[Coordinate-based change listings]
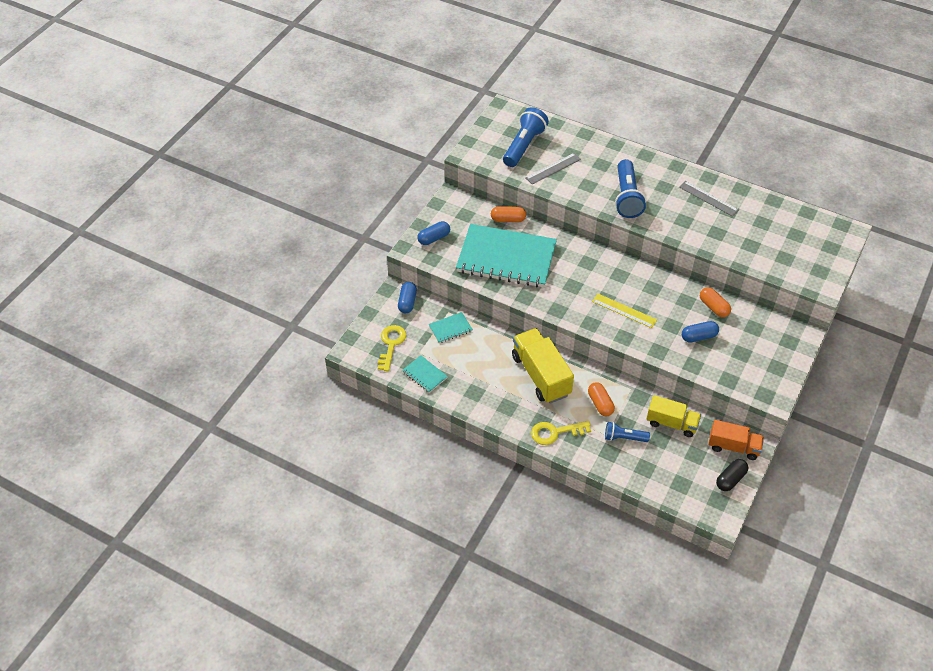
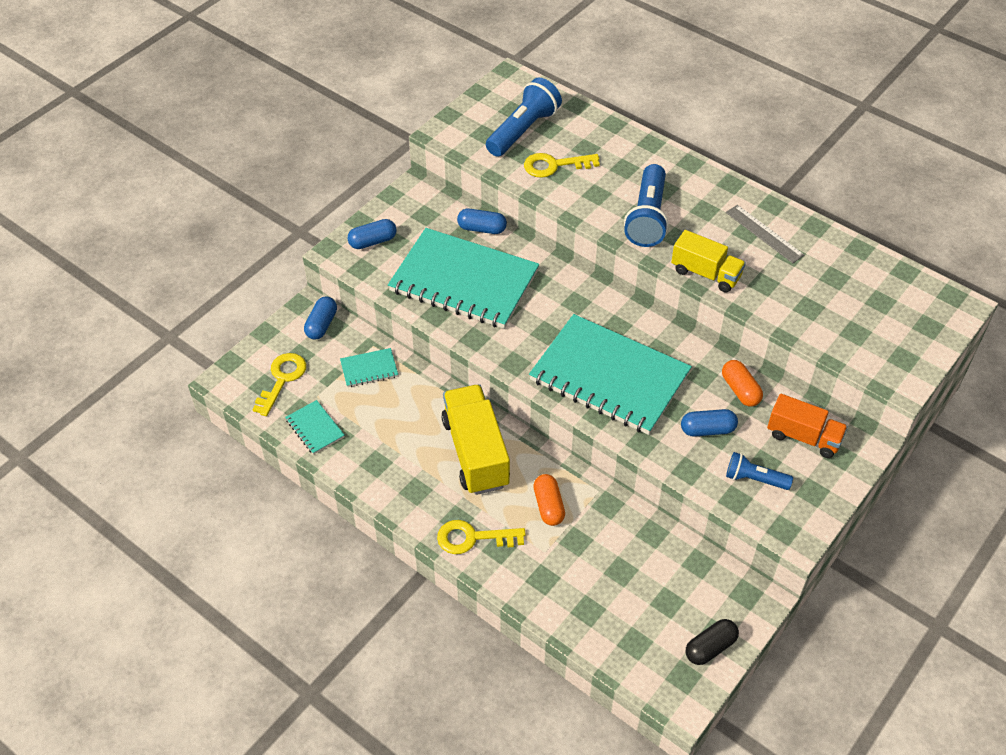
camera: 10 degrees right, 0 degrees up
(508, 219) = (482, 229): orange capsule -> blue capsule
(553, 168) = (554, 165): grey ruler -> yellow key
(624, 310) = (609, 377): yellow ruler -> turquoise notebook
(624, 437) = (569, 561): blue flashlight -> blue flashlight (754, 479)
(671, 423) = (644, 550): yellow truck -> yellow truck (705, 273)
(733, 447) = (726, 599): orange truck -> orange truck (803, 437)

Your assignment: Write each entry again exactly, minus any images.

Problem solution:
camera: 10 degrees right, 0 degrees up
(508, 219) = (482, 229): orange capsule -> blue capsule
(553, 168) = (554, 165): grey ruler -> yellow key
(624, 310) = (609, 377): yellow ruler -> turquoise notebook
(624, 437) = (569, 561): blue flashlight -> blue flashlight (754, 479)
(671, 423) = (644, 550): yellow truck -> yellow truck (705, 273)
(733, 447) = (726, 599): orange truck -> orange truck (803, 437)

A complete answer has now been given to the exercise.